Material supplied:
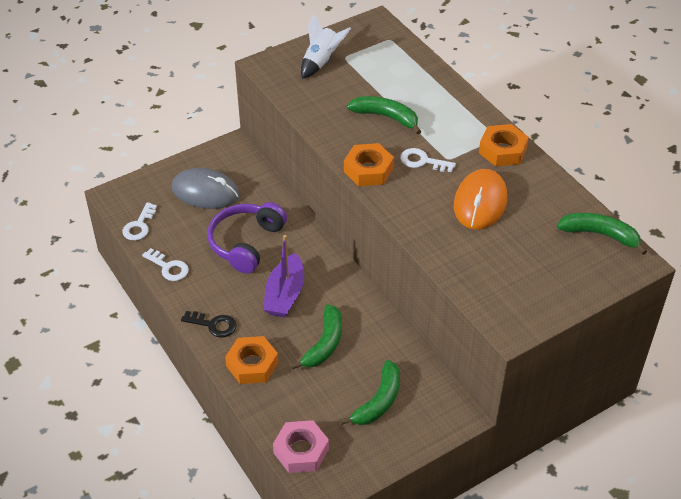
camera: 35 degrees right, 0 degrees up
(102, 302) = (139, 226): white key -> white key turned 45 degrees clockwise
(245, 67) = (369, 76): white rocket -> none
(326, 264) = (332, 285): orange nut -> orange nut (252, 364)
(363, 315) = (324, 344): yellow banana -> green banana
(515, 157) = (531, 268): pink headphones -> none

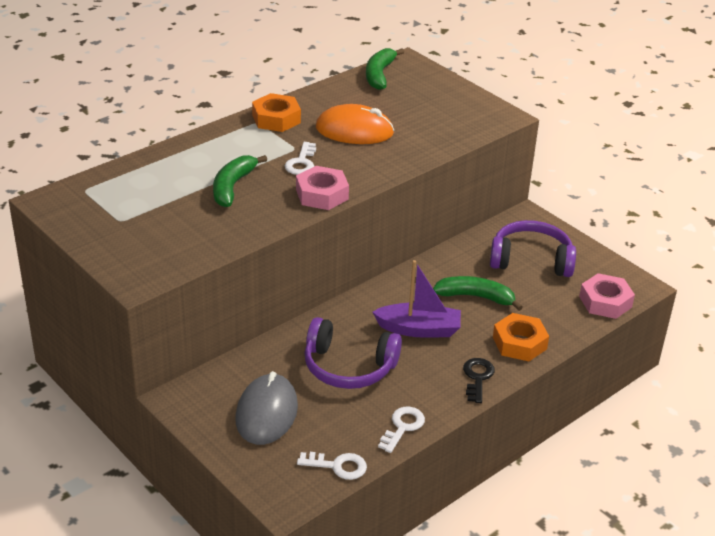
camera: 100 degrees left, 10 degrees down
(321, 62) = (130, 237): white rocket -> none
(368, 170) = (322, 194): orange nut -> pink nut
(378, 401) = (531, 260): green banana -> purple headphones

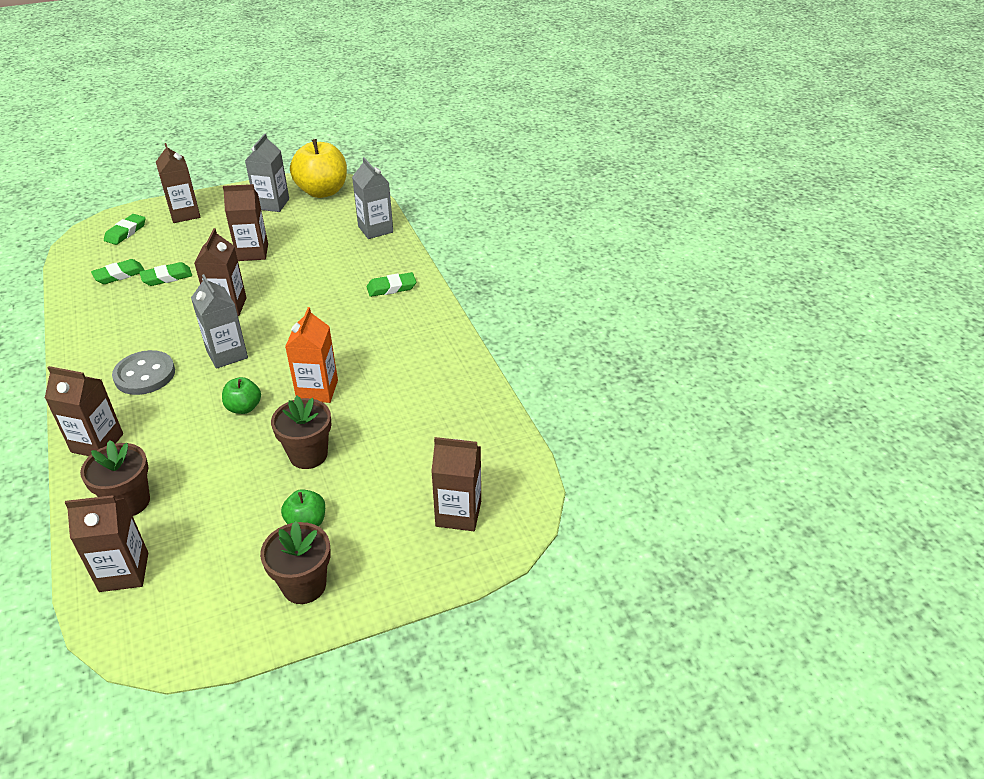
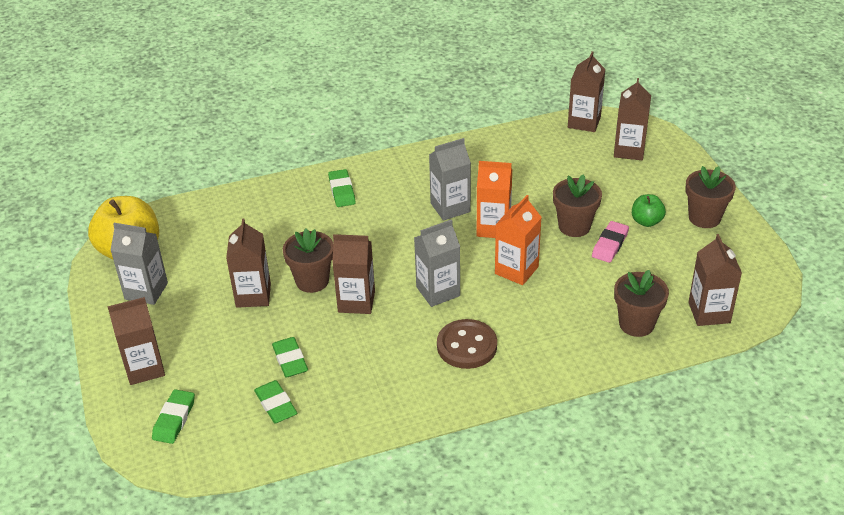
camera: 85 degrees left, 0 degrees up
(97, 443) = (566, 360): brown carton -> brown carton (584, 122)
(126, 232) = (174, 419): green eraser -> green eraser turned 75 degrees clockwise
(145, 375) = (467, 346): grey button -> brown button
(244, 408) = (516, 270): green apple -> orange carton
(262, 280) = (312, 281): none -> brown flower pot
(269, 485) = (610, 244): none -> pink eraser
(375, 229) = (229, 206): grey carton -> grey carton (450, 207)

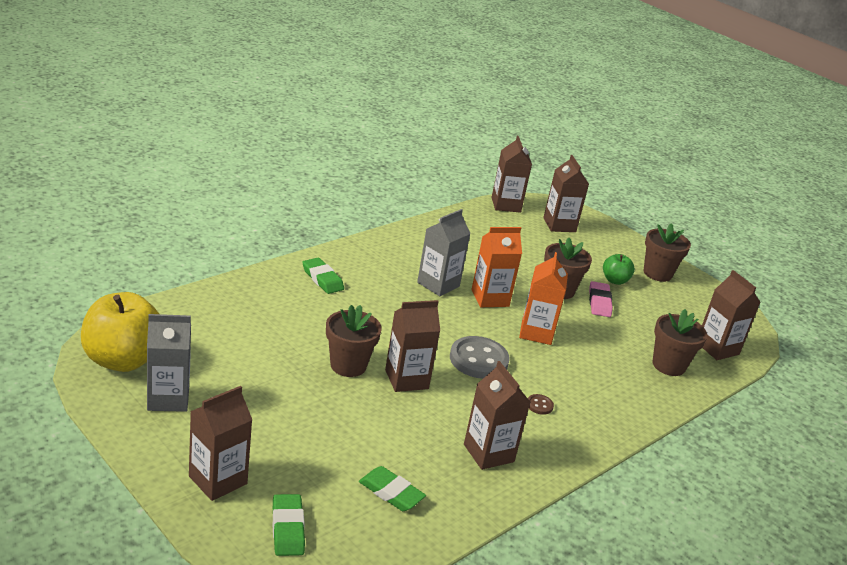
camera: 30 degrees left, 10 degrees down
(253, 295) = (294, 387): brown carton -> brown carton (488, 453)
(290, 360) = (376, 445): green eraser -> none
(438, 291) = (478, 360): grey carton -> grey button
(467, 346) = (539, 405): brown button -> brown button, size x0.44

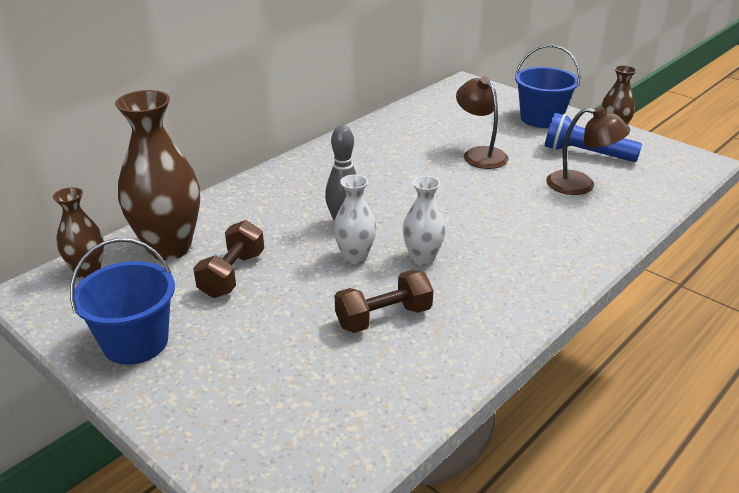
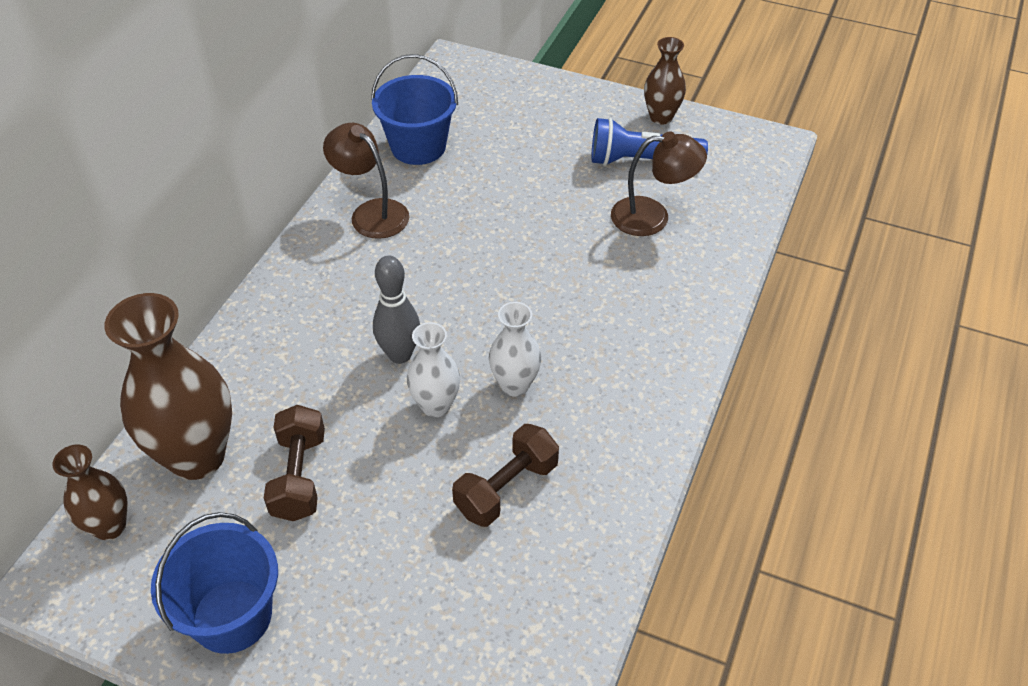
camera: 20 degrees left, 15 degrees up
(480, 154) = (518, 192): brown lamp -> brown lamp (371, 212)
(541, 118) = (569, 110): blue bucket -> blue bucket (418, 147)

What this task involves:
Your task is to retype, exactly and only, the lines from the line holding "camera: 85 degrees left, 0 degrees up" through the final line of the data above, with both ends kept. Drop the pictures.

Written response:
camera: 85 degrees left, 0 degrees up
(97, 443) = (566, 360): brown carton -> brown carton (584, 122)
(126, 232) = (174, 419): green eraser -> green eraser turned 75 degrees clockwise
(145, 375) = (467, 346): grey button -> brown button
(244, 408) = (516, 270): green apple -> orange carton
(262, 280) = (312, 281): none -> brown flower pot
(269, 485) = (610, 244): none -> pink eraser
(375, 229) = (229, 206): grey carton -> grey carton (450, 207)

camera: 30 degrees left, 10 degrees down
(253, 295) = (294, 387): brown carton -> brown carton (488, 453)
(290, 360) = (376, 445): green eraser -> none
(438, 291) = (478, 360): grey carton -> grey button
(467, 346) = (539, 405): brown button -> brown button, size x0.44

camera: 20 degrees left, 15 degrees up
(480, 154) = (518, 192): brown lamp -> brown lamp (371, 212)
(541, 118) = (569, 110): blue bucket -> blue bucket (418, 147)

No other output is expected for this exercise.